_What to do_
Starting at the line where "camera: 80 degrees right, 10 degrees up" occurs, reproduce each line through the end of the entries below exactly. Omit every picture.

[Records drawn from a dataset]
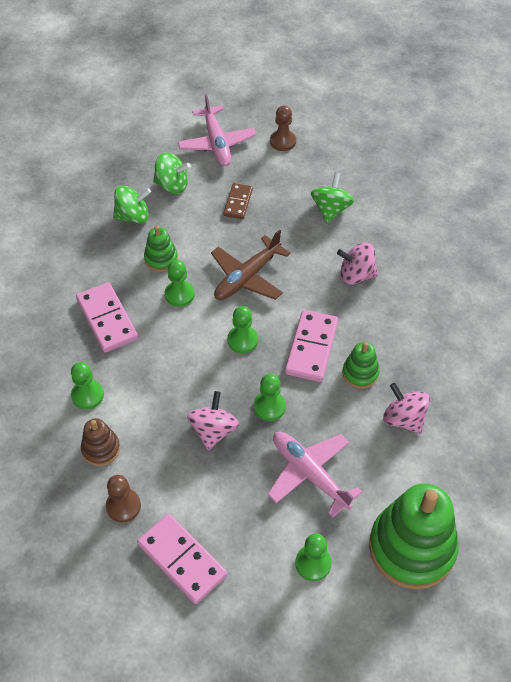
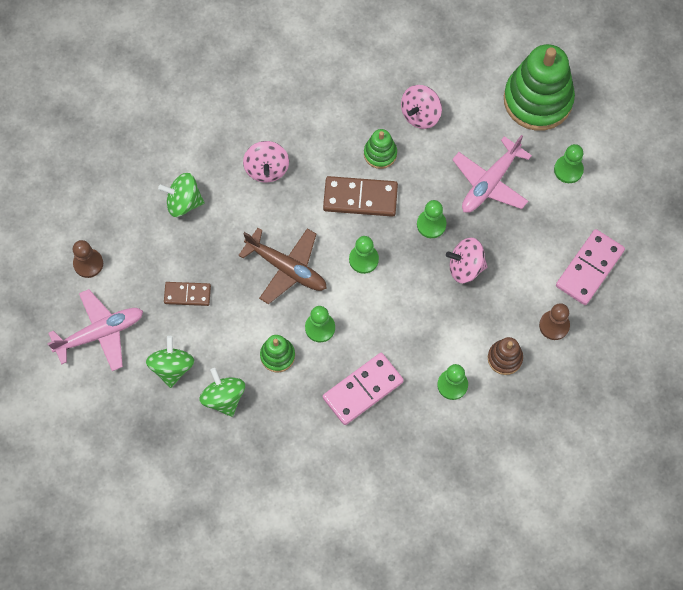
camera: 100 degrees left, 15 degrees up
pink domino [285,310,338,382] -> brown domino [323,176,398,217]

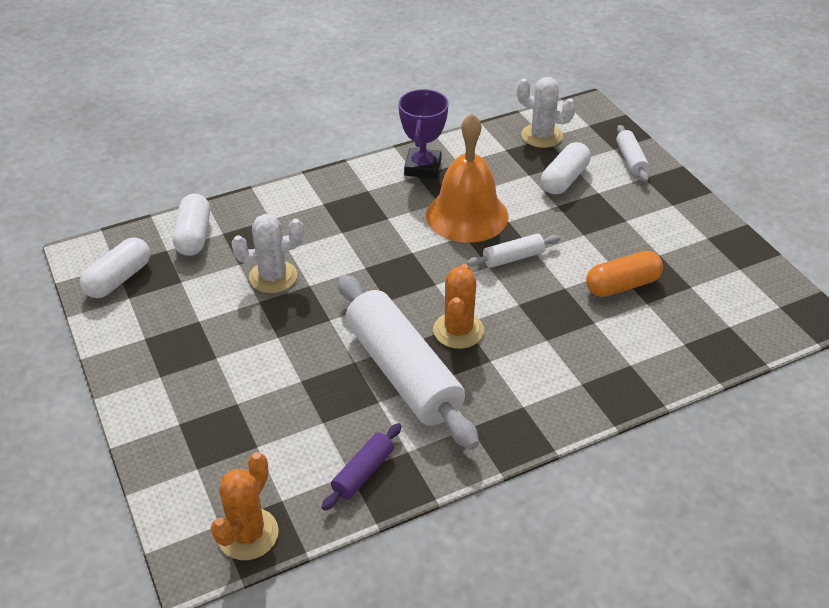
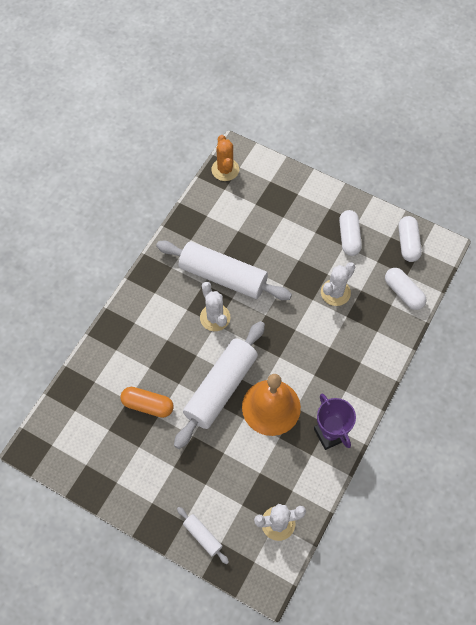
camera: 145 degrees right, 20 degrees up
purple rolling pin [322,423,402,511] -> none
orange cactus [433,264,484,349] -> white cactus [200,282,230,331]
white rolling pin [467,234,560,268] -> white rolling pin [174,321,265,449], size x2.26
white capsule [541,142,591,194] -> white capsule moved to [339,210,362,256]
orange capsule [586,251,663,297] -> orange capsule turned 75 degrees clockwise [120,387,174,418]

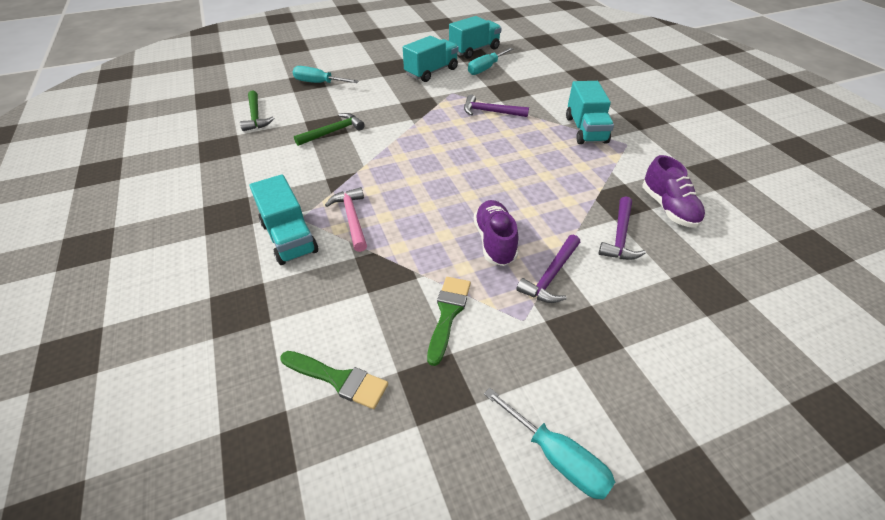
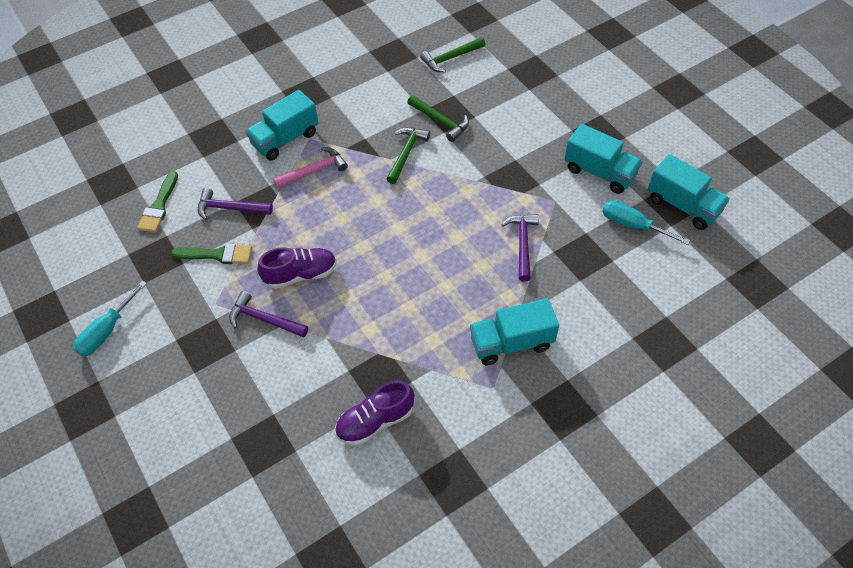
camera: 80 degrees right, 10 degrees up
turquoise screwdriver [293,66,359,83] -> none
purple hammer [599,196,646,260] -> purple hammer moved to [198,188,273,220]
none -> green hammer [387,127,430,184]

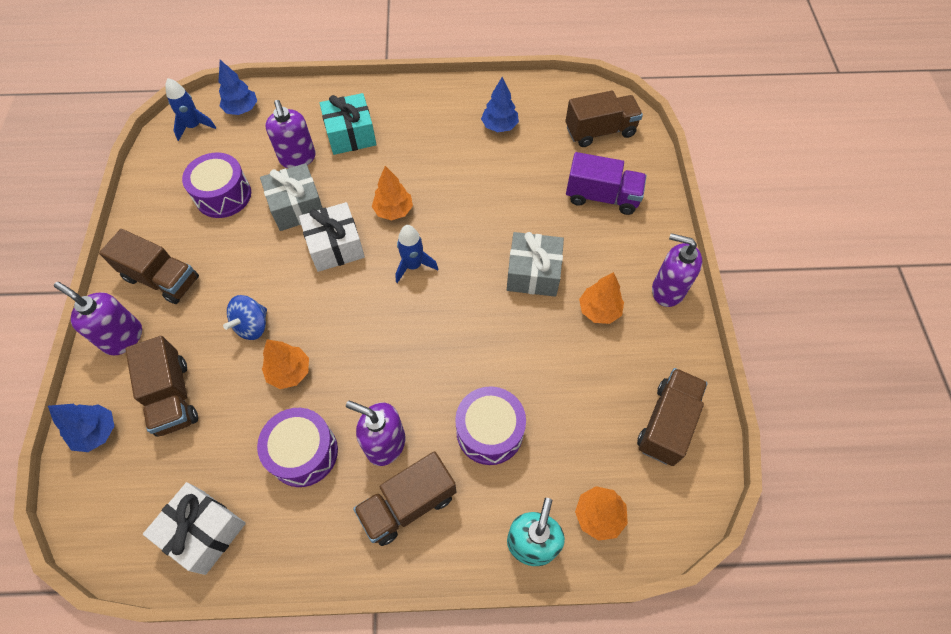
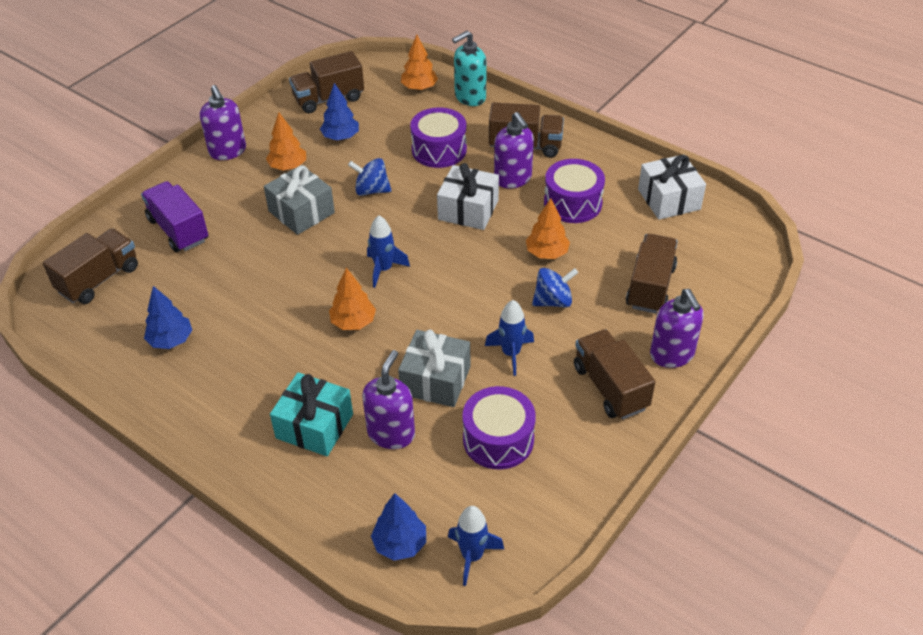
camera: 140 degrees left, 15 degrees down
blue tree [48,404,114,452] -> blue tree moved to [320,83,359,140]
white gift [299,202,365,272] -> white gift moved to [437,163,499,230]
brown truck [566,90,643,147] -> brown truck turned 105 degrees clockwise [43,228,138,304]
none -> blue spinning top [348,158,392,196]
none -> blue rocket [485,300,534,376]

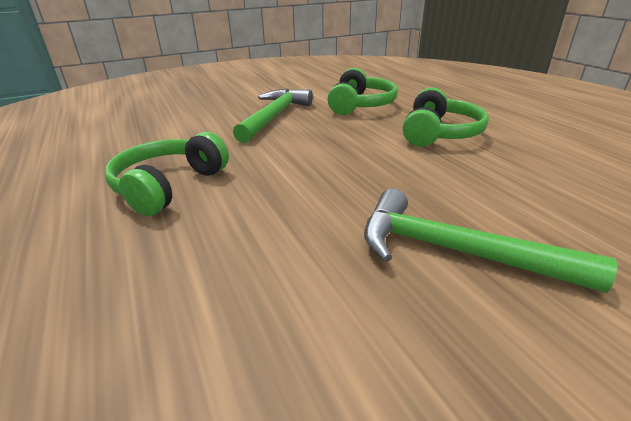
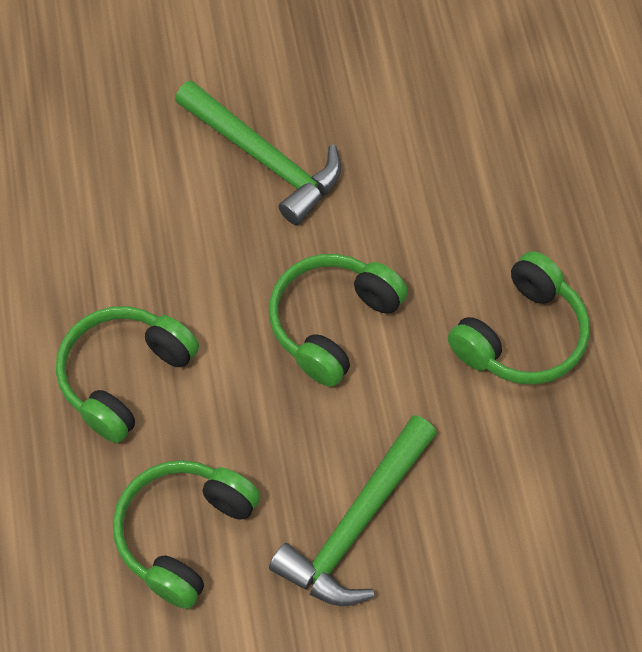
camera: 165 degrees left, 30 degrees up
none -> green headphones [269,254,408,387]

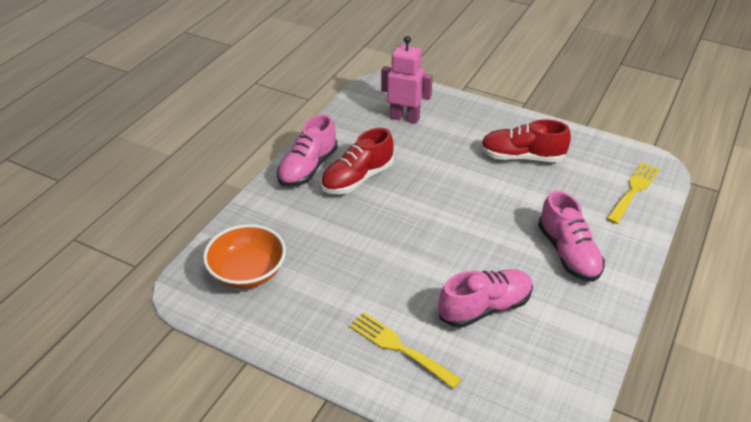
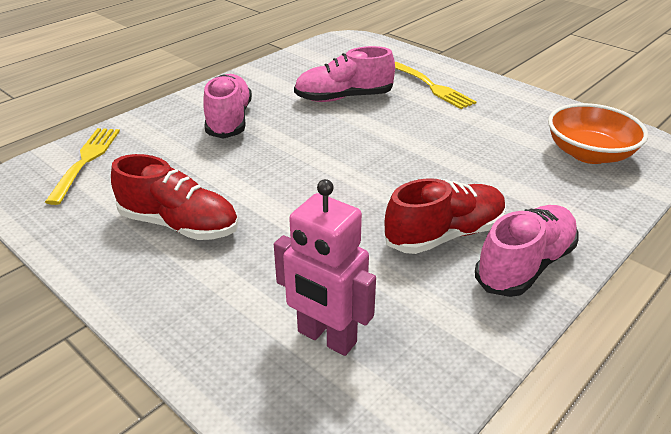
camera: 165 degrees left, 5 degrees down
yellow fork [606,162,659,224] -> yellow fork turned 135 degrees clockwise [45,128,120,205]

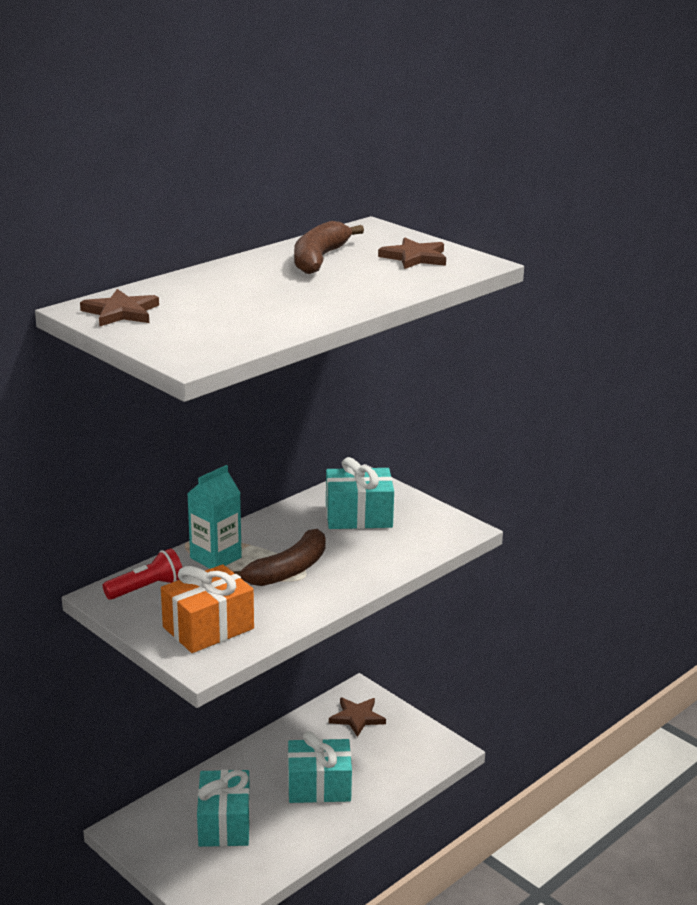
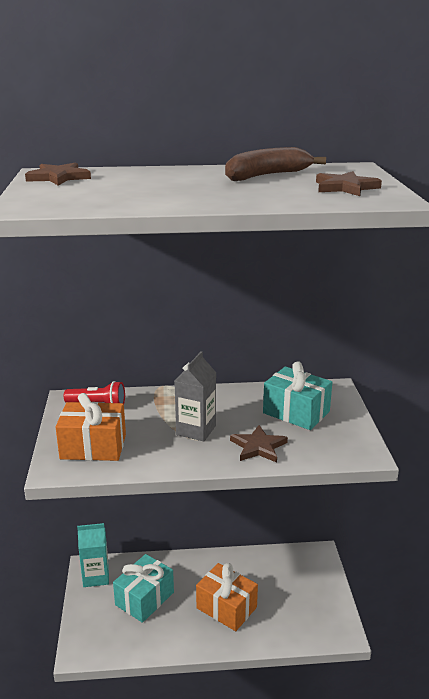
camera: 40 degrees right, 0 degrees up
turquoise carton [187,465,242,569] -> turquoise carton moved to [77,523,109,587]
brown banana [232,529,326,586] -> grey carton [174,351,216,441]
turquoise gift [288,731,352,803] -> orange gift [196,563,258,631]
brown star [329,697,386,737] -> brown star moved to [230,425,288,463]

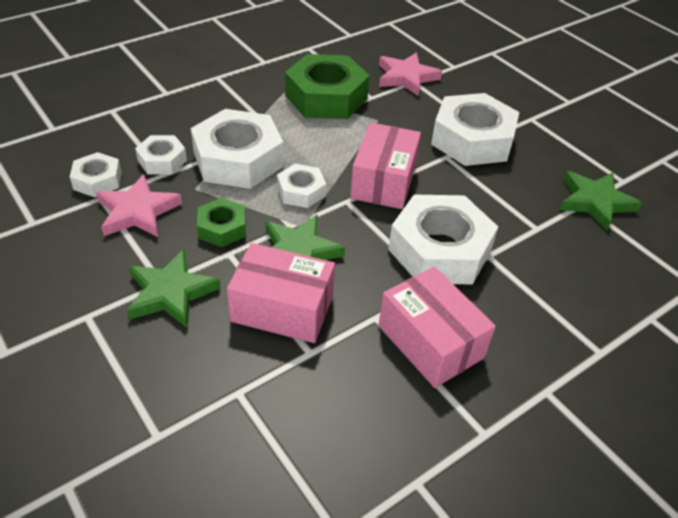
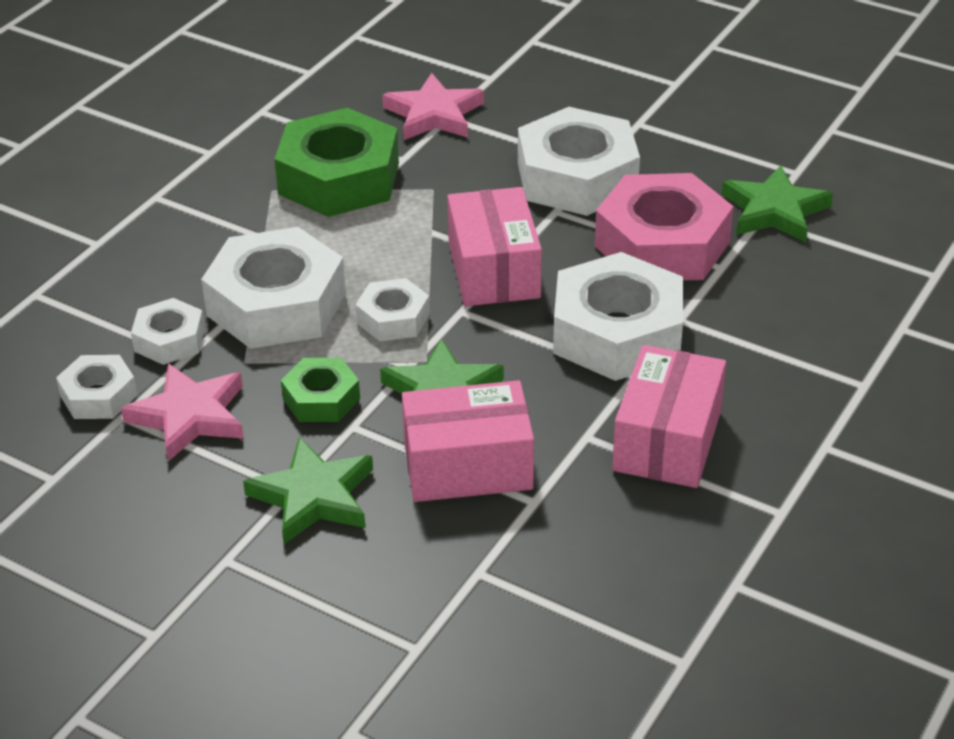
camera: 20 degrees left, 5 degrees down
pink box [379,267,496,388] -> pink box turned 75 degrees clockwise [612,345,726,488]
none -> pink nut [595,173,734,281]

_Solution for this exercise_
camera: 80 degrees right, 10 degrees up
turquoise screwdriver [293,66,359,83] -> none
purple hammer [599,196,646,260] -> purple hammer moved to [198,188,273,220]
none -> green hammer [387,127,430,184]

camera: 140 degrees left, 15 degrees down
blue tree [48,404,114,452] -> blue tree moved to [320,83,359,140]
white gift [299,202,365,272] -> white gift moved to [437,163,499,230]
brown truck [566,90,643,147] -> brown truck turned 105 degrees clockwise [43,228,138,304]
none -> blue spinning top [348,158,392,196]
none -> blue rocket [485,300,534,376]

camera: 165 degrees left, 30 degrees up
none -> green headphones [269,254,408,387]

camera: 165 degrees left, 5 degrees down
yellow fork [606,162,659,224] -> yellow fork turned 135 degrees clockwise [45,128,120,205]

camera: 40 degrees right, 0 degrees up
turquoise carton [187,465,242,569] -> turquoise carton moved to [77,523,109,587]
brown banana [232,529,326,586] -> grey carton [174,351,216,441]
turquoise gift [288,731,352,803] -> orange gift [196,563,258,631]
brown star [329,697,386,737] -> brown star moved to [230,425,288,463]

camera: 20 degrees left, 5 degrees down
pink box [379,267,496,388] -> pink box turned 75 degrees clockwise [612,345,726,488]
none -> pink nut [595,173,734,281]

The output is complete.